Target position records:
** start **

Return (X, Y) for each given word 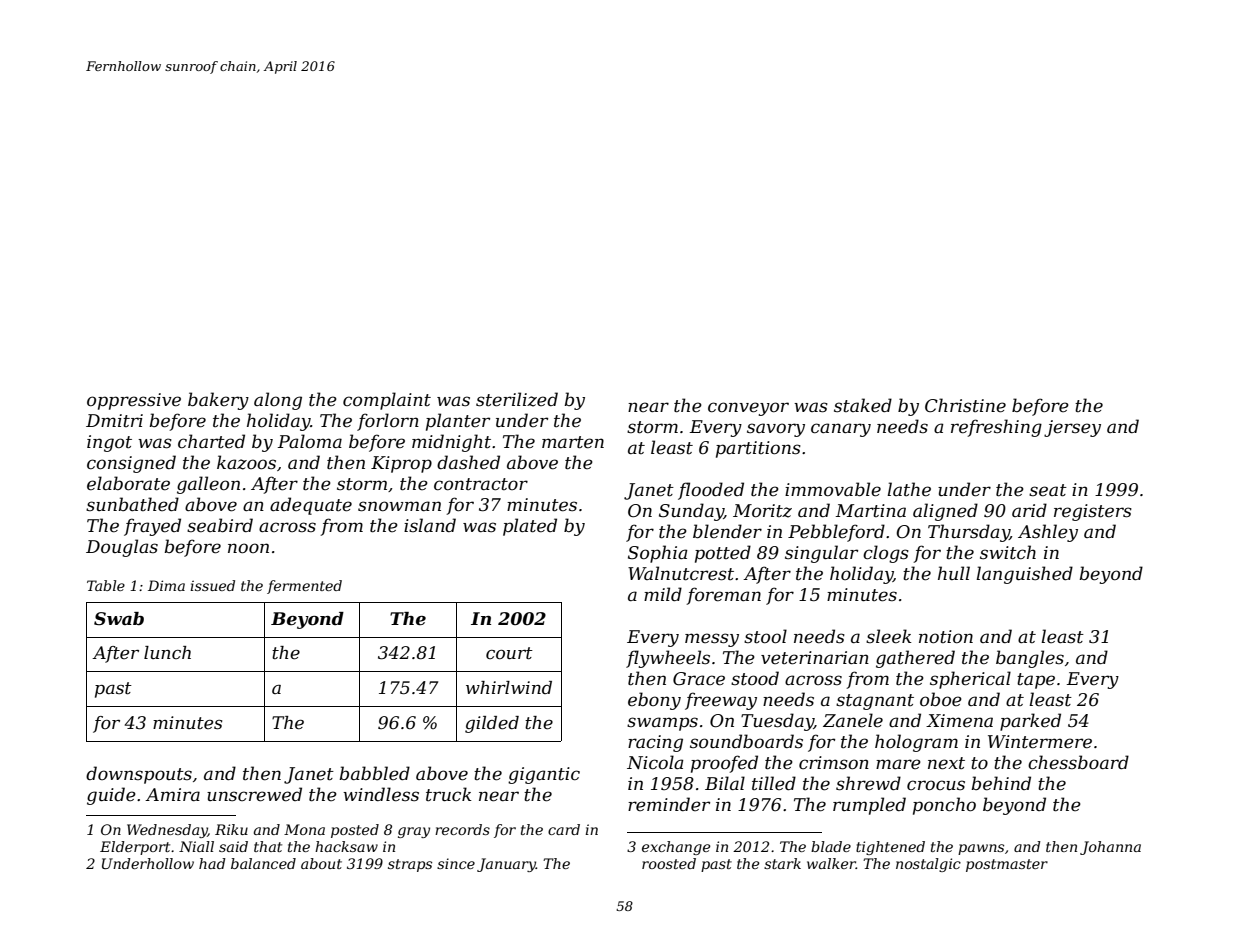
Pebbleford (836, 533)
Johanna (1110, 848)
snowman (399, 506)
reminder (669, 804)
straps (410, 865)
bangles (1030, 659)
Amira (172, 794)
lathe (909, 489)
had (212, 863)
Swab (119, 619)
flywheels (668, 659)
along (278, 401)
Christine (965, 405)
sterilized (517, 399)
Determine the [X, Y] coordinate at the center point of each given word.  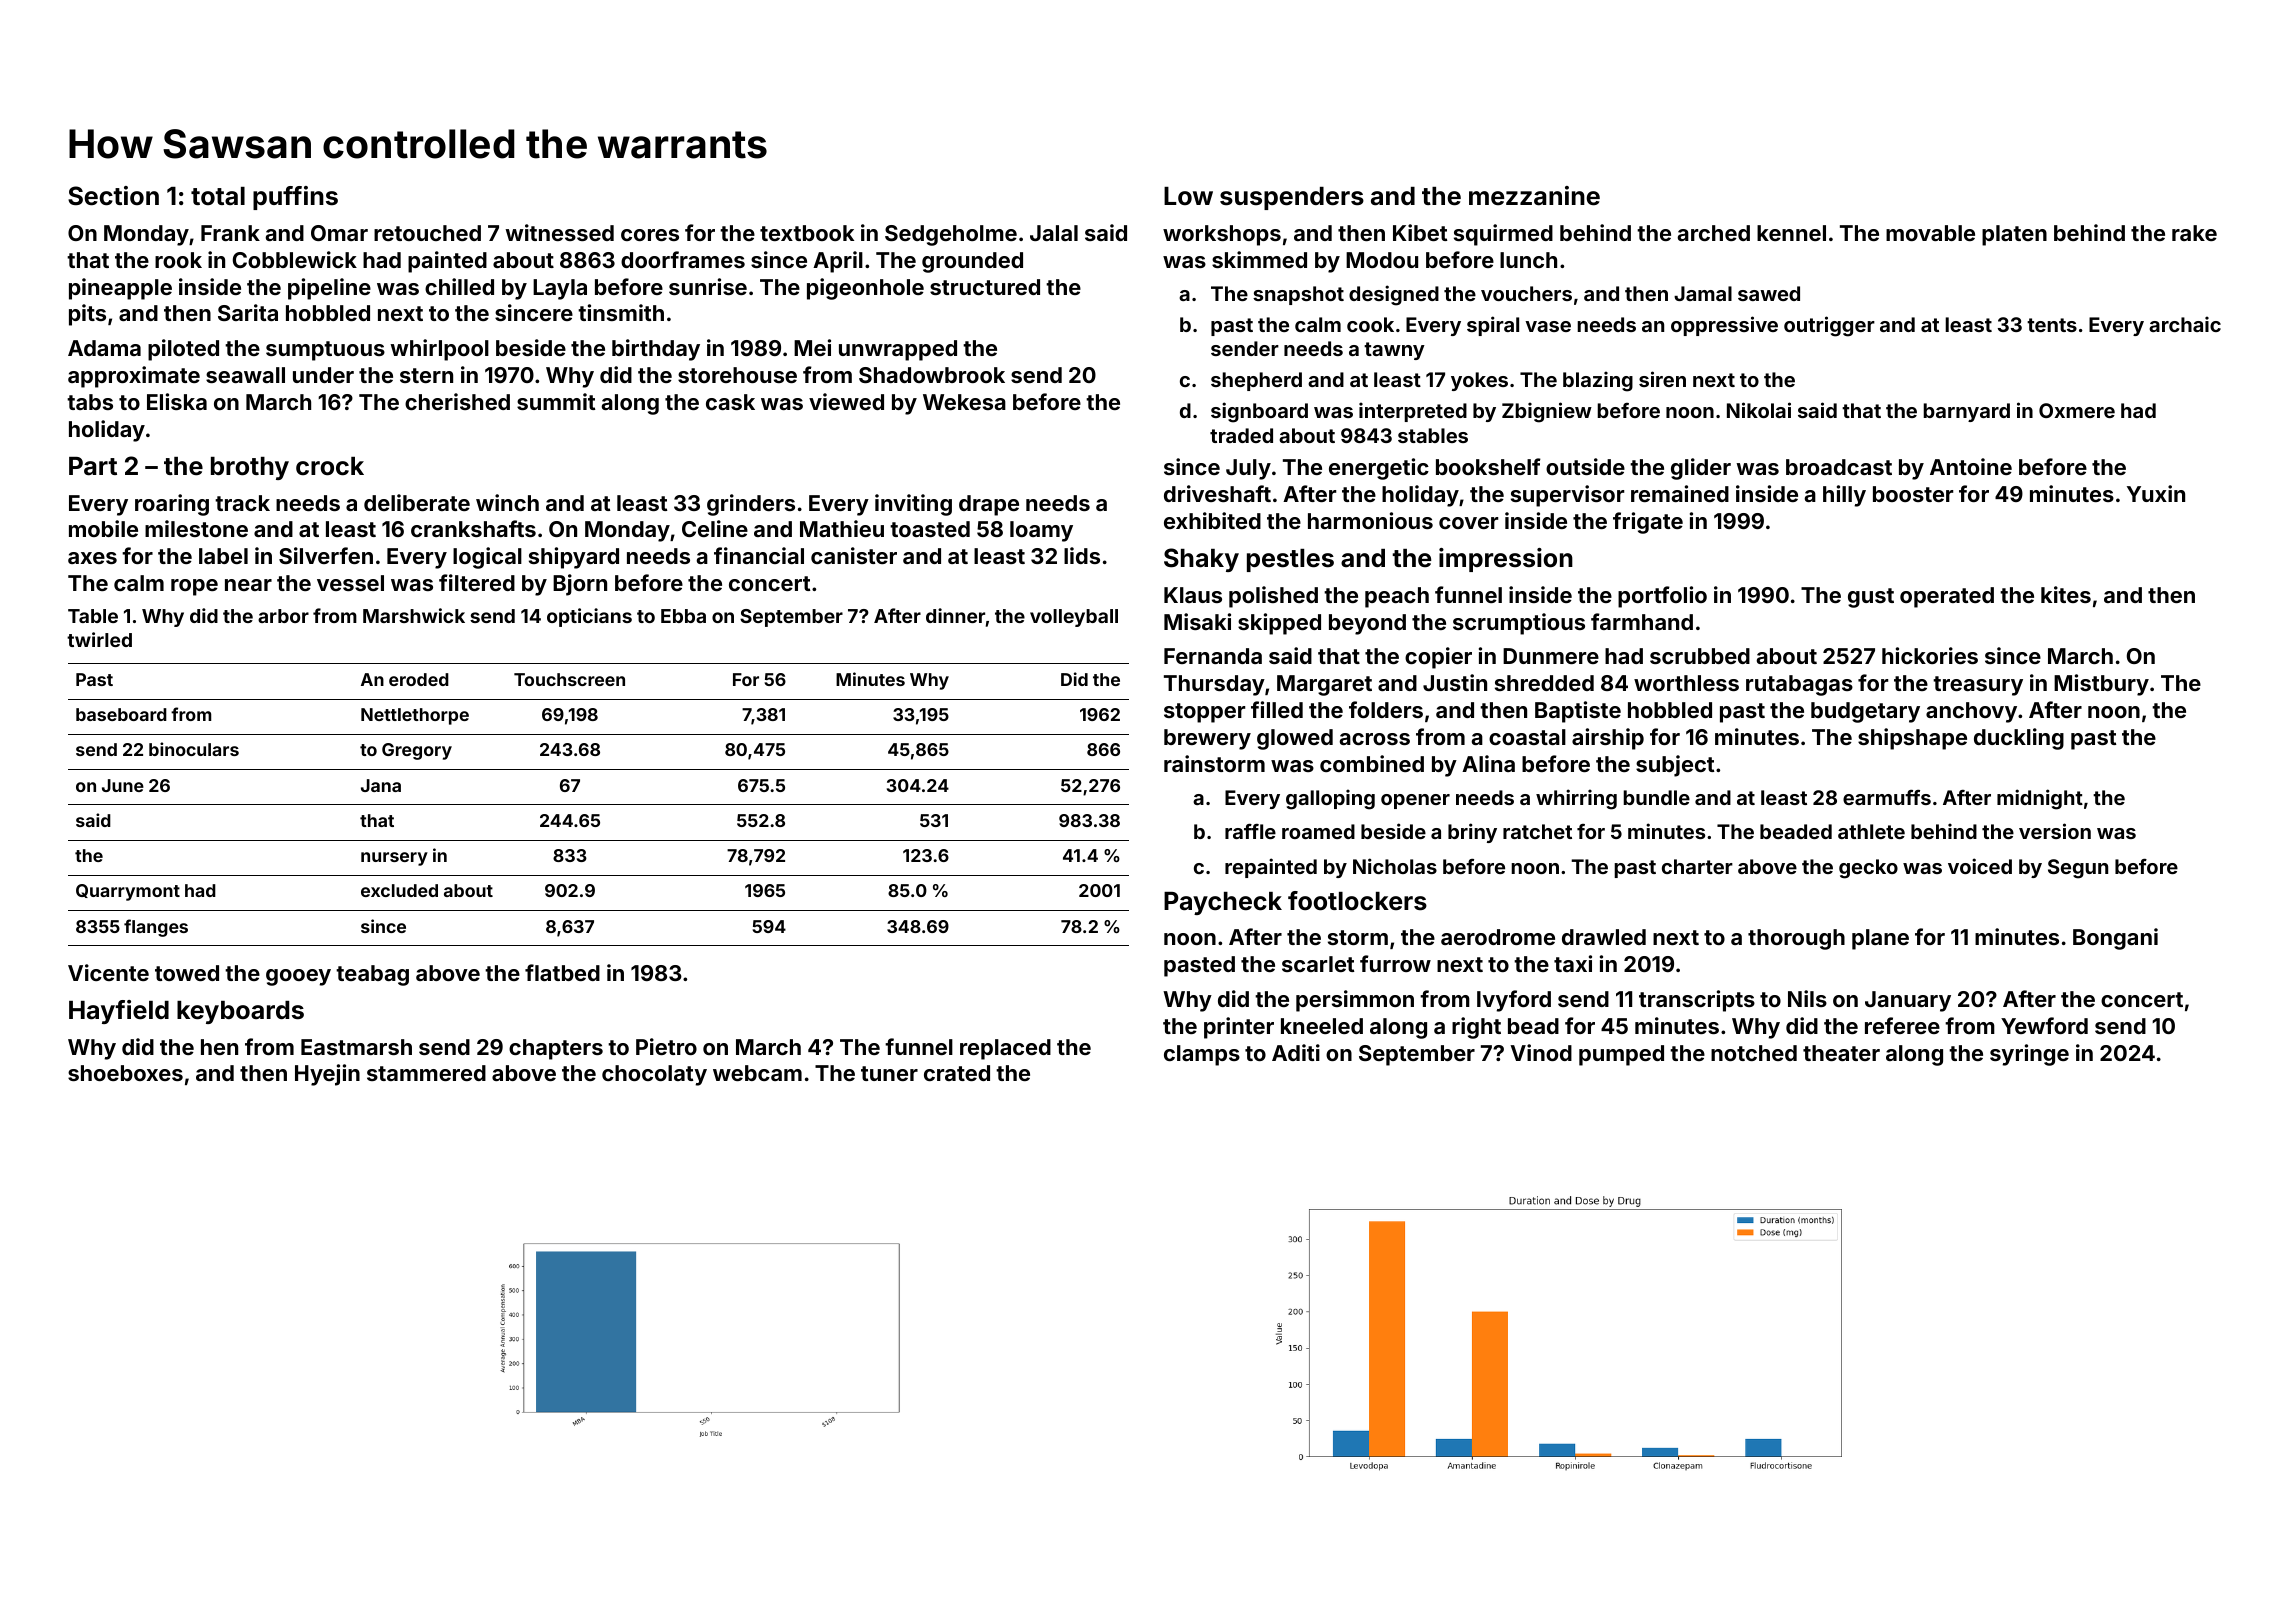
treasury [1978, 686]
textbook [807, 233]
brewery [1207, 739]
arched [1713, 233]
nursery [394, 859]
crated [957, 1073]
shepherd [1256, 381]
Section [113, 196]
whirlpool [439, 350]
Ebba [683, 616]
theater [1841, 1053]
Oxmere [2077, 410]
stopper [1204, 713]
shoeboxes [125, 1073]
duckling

** end **

> **Given exercise**:
Return every row above word for word, leaving out the pictures.

> **Reply**:
Return (X, Y) for each given word 
Pebbleford (836, 533)
Johanna (1110, 848)
snowman (399, 506)
reminder (669, 804)
straps (410, 865)
bangles (1030, 659)
Amira (172, 794)
lathe (909, 489)
had (212, 863)
Swab (119, 619)
flywheels (668, 659)
along (278, 401)
Christine (965, 405)
sterilized (517, 399)
Determine the [X, Y] coordinate at the center point of each given word.  
treasury [1978, 686]
textbook [807, 233]
brewery [1207, 739]
arched [1713, 233]
nursery [394, 859]
crated [957, 1073]
shepherd [1256, 381]
Section [113, 196]
whirlpool [439, 350]
Ebba [683, 616]
theater [1841, 1053]
Oxmere [2077, 410]
stopper [1204, 713]
shoeboxes [125, 1073]
duckling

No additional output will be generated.